--- START DATA FOR THE TASK ---

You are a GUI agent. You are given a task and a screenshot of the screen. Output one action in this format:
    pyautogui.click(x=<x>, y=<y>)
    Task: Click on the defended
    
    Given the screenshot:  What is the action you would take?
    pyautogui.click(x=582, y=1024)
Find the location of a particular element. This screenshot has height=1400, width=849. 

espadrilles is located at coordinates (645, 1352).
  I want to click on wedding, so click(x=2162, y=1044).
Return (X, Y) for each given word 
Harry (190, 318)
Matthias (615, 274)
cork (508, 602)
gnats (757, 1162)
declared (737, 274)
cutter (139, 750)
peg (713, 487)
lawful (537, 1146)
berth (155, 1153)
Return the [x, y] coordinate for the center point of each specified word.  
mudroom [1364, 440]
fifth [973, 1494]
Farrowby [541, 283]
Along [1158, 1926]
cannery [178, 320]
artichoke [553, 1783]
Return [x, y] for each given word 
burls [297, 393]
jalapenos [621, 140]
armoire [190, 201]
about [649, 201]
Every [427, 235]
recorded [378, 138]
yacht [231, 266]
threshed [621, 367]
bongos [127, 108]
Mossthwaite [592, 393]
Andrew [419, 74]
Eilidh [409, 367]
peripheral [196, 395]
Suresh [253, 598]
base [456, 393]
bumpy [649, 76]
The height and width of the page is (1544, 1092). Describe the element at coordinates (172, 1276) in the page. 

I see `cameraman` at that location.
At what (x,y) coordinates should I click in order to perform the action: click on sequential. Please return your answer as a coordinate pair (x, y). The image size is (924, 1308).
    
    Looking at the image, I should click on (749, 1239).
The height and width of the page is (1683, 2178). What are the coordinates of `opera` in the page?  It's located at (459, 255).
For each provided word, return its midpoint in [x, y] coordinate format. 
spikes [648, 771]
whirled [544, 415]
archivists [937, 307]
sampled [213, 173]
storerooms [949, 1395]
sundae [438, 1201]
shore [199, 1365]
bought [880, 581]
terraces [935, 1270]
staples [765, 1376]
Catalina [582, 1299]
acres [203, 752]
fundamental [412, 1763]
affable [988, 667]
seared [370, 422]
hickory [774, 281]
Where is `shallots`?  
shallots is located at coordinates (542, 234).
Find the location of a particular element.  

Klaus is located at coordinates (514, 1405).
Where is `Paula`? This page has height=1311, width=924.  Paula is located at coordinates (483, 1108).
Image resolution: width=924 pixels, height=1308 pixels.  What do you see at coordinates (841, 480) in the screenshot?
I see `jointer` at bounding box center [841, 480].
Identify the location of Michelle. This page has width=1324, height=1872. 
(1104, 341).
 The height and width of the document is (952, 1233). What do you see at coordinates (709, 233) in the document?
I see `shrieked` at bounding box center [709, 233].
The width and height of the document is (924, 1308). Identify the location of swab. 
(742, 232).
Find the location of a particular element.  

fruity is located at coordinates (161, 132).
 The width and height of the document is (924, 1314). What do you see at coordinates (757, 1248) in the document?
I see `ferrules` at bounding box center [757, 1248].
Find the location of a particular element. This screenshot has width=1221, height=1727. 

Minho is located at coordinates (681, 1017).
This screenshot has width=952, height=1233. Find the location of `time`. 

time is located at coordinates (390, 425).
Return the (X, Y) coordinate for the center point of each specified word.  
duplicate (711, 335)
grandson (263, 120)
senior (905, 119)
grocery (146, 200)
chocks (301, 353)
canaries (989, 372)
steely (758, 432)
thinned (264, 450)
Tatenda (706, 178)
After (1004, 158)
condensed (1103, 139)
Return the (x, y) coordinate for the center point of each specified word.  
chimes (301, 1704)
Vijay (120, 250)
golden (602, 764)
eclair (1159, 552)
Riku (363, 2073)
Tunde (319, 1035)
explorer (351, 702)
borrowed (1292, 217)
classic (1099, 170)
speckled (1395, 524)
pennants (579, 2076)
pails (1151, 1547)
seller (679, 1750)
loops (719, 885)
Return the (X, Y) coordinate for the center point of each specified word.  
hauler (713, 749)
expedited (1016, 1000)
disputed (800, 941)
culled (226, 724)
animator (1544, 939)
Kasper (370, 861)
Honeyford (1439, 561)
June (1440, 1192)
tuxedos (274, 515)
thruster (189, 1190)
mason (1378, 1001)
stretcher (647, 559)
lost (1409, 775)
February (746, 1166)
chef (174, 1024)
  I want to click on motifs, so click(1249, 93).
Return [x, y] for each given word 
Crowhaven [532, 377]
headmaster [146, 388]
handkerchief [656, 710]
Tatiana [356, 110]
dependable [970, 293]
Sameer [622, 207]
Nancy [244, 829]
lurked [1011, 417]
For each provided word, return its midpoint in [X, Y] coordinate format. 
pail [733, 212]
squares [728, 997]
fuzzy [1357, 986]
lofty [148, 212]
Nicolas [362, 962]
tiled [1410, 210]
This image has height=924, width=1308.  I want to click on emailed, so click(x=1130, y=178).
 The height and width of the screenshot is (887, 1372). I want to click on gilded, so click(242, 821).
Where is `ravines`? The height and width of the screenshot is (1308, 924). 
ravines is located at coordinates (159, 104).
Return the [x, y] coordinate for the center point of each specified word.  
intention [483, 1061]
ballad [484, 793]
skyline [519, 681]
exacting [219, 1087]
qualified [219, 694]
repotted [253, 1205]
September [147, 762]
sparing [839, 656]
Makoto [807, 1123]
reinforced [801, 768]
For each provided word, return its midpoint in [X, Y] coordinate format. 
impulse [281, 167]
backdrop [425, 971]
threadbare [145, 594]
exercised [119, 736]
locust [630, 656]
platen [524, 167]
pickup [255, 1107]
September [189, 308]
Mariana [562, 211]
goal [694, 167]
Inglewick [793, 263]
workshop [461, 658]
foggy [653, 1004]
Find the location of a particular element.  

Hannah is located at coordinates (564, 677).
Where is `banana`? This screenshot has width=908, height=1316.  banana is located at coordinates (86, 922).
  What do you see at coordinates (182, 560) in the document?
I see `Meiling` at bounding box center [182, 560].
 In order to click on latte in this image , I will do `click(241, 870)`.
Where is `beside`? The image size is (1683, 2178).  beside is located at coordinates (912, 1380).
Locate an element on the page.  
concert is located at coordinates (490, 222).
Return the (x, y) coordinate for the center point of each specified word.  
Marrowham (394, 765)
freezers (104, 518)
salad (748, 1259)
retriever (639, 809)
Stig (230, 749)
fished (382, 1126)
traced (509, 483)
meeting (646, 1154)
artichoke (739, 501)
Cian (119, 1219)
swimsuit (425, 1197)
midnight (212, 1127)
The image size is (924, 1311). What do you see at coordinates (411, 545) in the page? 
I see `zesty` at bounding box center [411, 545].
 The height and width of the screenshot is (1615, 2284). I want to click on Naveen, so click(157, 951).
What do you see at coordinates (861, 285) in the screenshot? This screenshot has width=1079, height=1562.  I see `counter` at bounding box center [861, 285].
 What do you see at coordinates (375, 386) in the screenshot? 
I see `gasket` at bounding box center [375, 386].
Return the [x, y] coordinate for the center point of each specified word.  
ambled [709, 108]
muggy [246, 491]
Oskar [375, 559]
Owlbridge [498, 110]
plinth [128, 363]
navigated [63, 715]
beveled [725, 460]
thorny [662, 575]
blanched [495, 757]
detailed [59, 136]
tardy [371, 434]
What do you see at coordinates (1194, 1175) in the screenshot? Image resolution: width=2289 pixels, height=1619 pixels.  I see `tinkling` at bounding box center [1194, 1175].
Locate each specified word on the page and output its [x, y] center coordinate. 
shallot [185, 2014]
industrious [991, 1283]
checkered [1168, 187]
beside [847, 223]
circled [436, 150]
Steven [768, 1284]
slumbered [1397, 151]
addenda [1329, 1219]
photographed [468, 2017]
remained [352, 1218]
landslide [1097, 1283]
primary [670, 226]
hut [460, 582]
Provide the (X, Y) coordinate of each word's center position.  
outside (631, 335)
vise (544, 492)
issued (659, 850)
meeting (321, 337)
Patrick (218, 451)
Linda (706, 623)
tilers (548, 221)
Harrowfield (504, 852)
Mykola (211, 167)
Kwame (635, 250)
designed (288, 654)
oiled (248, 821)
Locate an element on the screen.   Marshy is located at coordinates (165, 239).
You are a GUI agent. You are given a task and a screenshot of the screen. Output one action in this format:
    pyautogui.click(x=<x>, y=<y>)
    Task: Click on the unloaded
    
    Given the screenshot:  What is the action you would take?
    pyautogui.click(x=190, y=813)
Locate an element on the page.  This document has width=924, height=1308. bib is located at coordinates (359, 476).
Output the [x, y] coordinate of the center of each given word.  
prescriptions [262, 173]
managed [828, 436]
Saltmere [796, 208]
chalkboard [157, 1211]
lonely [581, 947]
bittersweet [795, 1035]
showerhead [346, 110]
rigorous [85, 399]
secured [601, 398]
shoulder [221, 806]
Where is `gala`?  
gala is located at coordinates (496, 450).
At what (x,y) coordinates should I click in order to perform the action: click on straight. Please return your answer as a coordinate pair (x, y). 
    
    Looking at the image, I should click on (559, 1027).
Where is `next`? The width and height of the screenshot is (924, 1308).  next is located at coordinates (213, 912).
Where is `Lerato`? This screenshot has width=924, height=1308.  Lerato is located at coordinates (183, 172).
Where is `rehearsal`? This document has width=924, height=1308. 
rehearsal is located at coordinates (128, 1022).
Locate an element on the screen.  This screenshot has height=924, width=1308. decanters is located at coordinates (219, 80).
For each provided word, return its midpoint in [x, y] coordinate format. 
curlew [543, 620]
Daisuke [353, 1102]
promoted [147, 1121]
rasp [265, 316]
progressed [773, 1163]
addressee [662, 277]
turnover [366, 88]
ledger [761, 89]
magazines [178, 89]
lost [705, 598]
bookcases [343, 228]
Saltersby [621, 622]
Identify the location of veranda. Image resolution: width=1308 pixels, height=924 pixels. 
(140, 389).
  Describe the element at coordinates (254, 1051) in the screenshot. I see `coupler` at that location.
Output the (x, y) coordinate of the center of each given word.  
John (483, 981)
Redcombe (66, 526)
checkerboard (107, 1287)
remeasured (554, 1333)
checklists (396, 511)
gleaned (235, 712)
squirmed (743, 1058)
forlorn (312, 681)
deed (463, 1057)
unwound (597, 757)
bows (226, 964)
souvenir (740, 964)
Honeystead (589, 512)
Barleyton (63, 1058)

--- END DATA FOR THE TASK ---

DIRECTIONS:
Copy the material above, starting at its first line and ending with the line that contains "pyautogui.click(x=582, y=1024)", both included.

TASK OUTPUT:
You are a GUI agent. You are given a task and a screenshot of the screen. Output one action in this format:
    pyautogui.click(x=<x>, y=<y>)
    Task: Click on the defended
    
    Given the screenshot:  What is the action you would take?
    pyautogui.click(x=582, y=1024)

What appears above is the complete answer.